[DIRECTIONS] Your output should be the lines from the one with "brown key [482,313,540,367] -> none" through the end of the entries below, set down word for word and nothing else.

-- PROVIDED DATA follows --

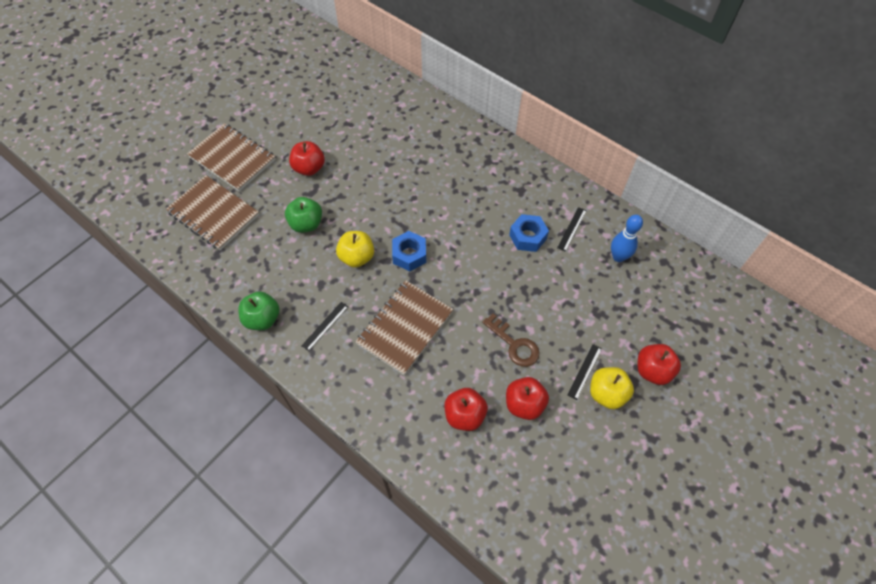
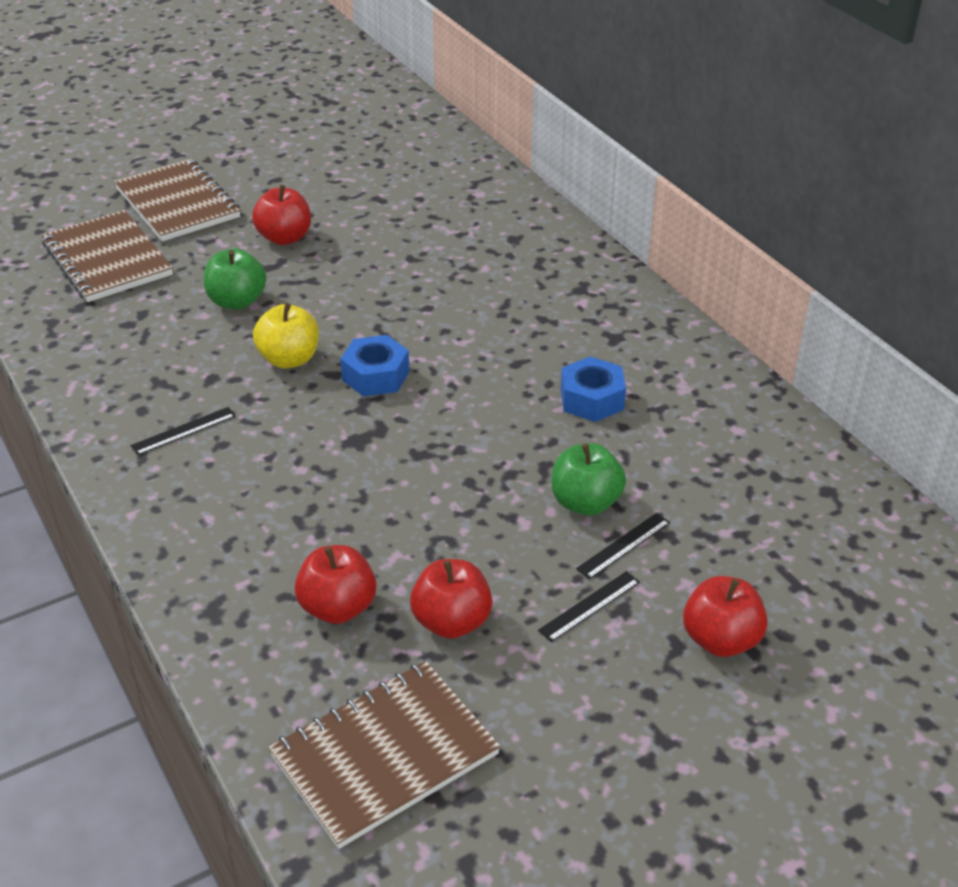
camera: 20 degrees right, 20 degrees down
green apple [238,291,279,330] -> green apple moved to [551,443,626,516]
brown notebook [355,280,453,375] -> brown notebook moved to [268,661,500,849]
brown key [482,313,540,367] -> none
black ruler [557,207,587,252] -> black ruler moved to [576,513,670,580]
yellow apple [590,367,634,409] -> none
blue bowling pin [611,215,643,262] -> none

-- PROVIDED DATA concluded --

[ANSWER TO THIS PROBLEM]
brown key [482,313,540,367] -> none
black ruler [557,207,587,252] -> black ruler moved to [576,513,670,580]
yellow apple [590,367,634,409] -> none
blue bowling pin [611,215,643,262] -> none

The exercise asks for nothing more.